PROVIDED MATERIAL:

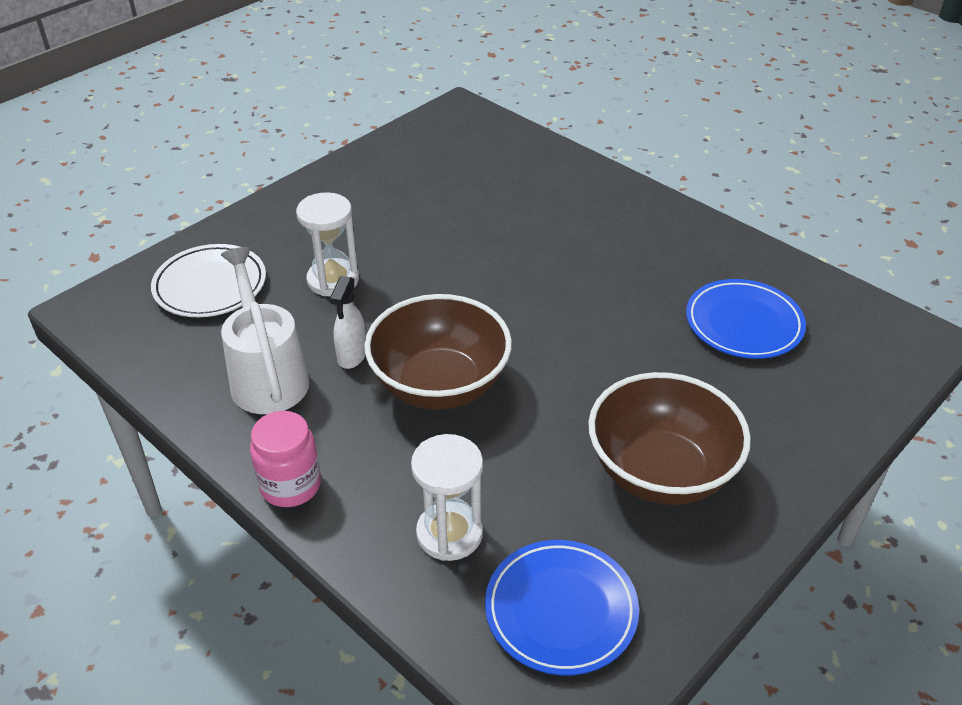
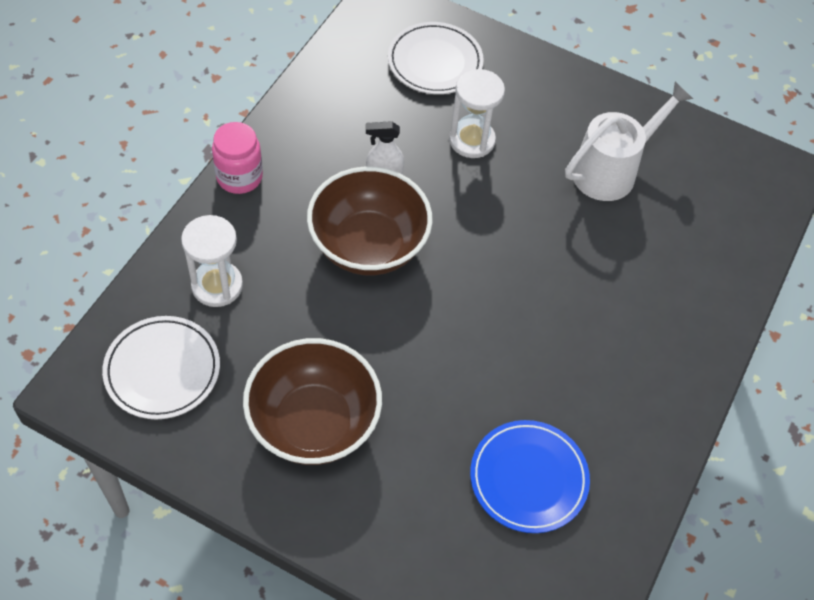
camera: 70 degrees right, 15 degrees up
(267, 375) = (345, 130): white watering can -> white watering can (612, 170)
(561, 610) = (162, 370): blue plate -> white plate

==

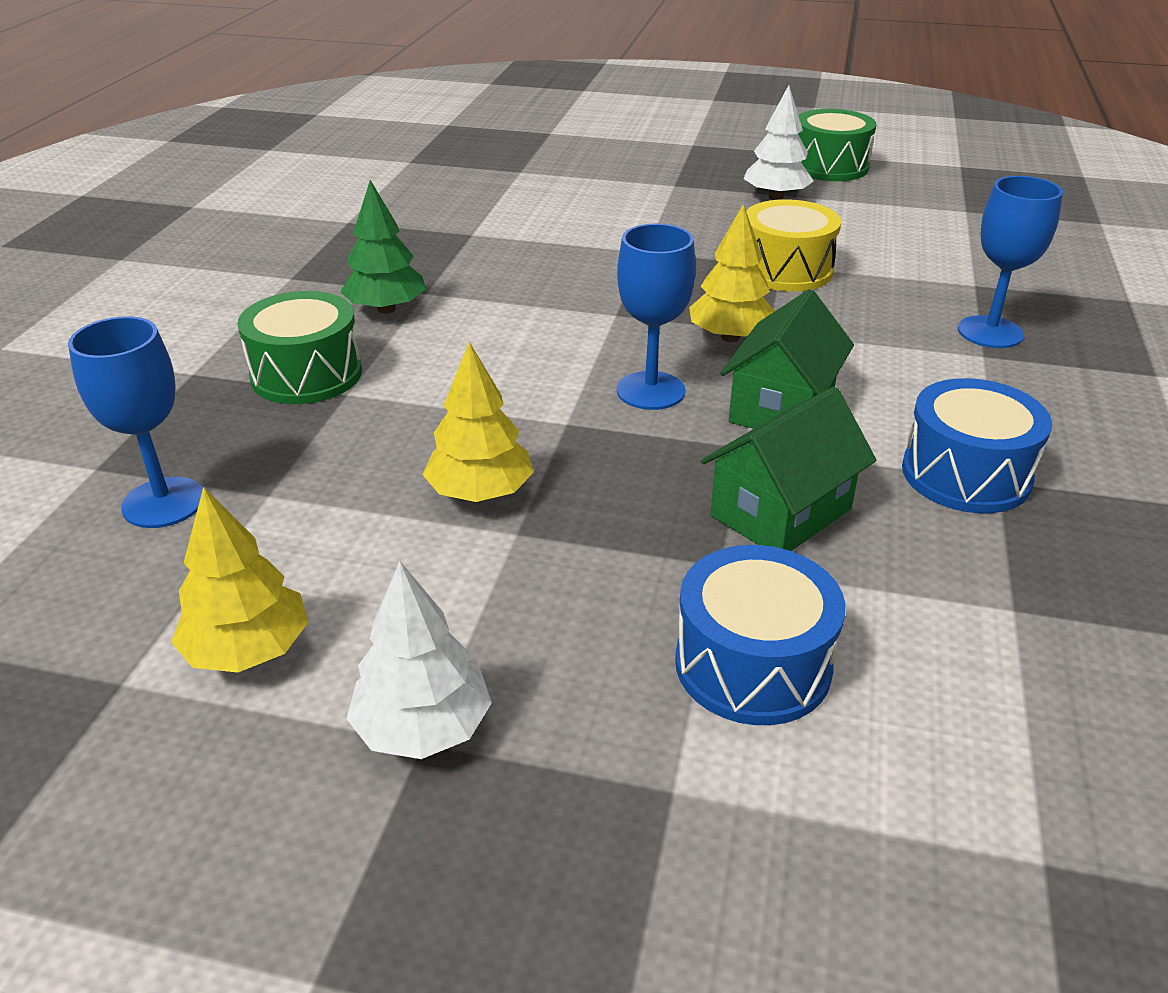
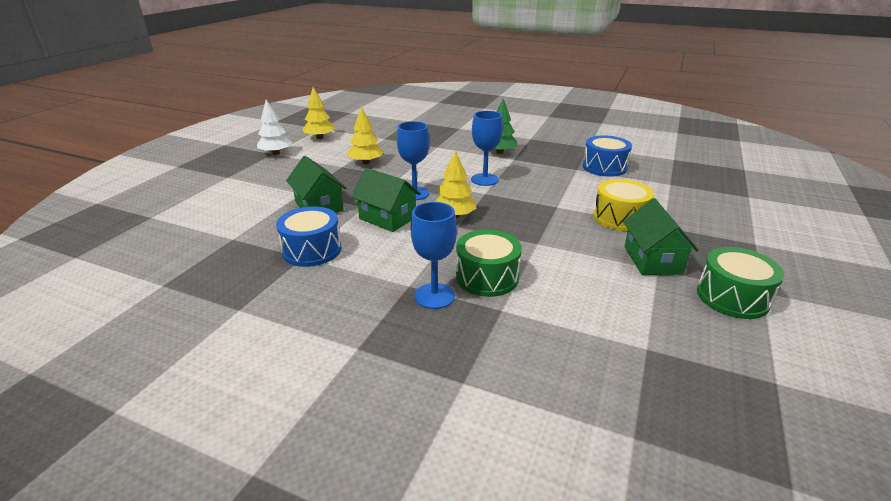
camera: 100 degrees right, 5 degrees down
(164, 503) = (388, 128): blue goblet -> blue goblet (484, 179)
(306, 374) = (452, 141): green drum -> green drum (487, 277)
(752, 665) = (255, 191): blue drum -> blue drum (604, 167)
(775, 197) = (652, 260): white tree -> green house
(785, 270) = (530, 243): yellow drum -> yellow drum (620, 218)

PROBLEM DESCRIPTION: Please give again the lines above between the line holding "camera: 100 degrees right, 5 degrees down" and the line holding "(785, 270) = (530, 243): yellow", inclusive, exactly as they are and with nothing added.

ANSWER TO THIS PROBLEM:
camera: 100 degrees right, 5 degrees down
(164, 503) = (388, 128): blue goblet -> blue goblet (484, 179)
(306, 374) = (452, 141): green drum -> green drum (487, 277)
(752, 665) = (255, 191): blue drum -> blue drum (604, 167)
(775, 197) = (652, 260): white tree -> green house
(785, 270) = (530, 243): yellow drum -> yellow drum (620, 218)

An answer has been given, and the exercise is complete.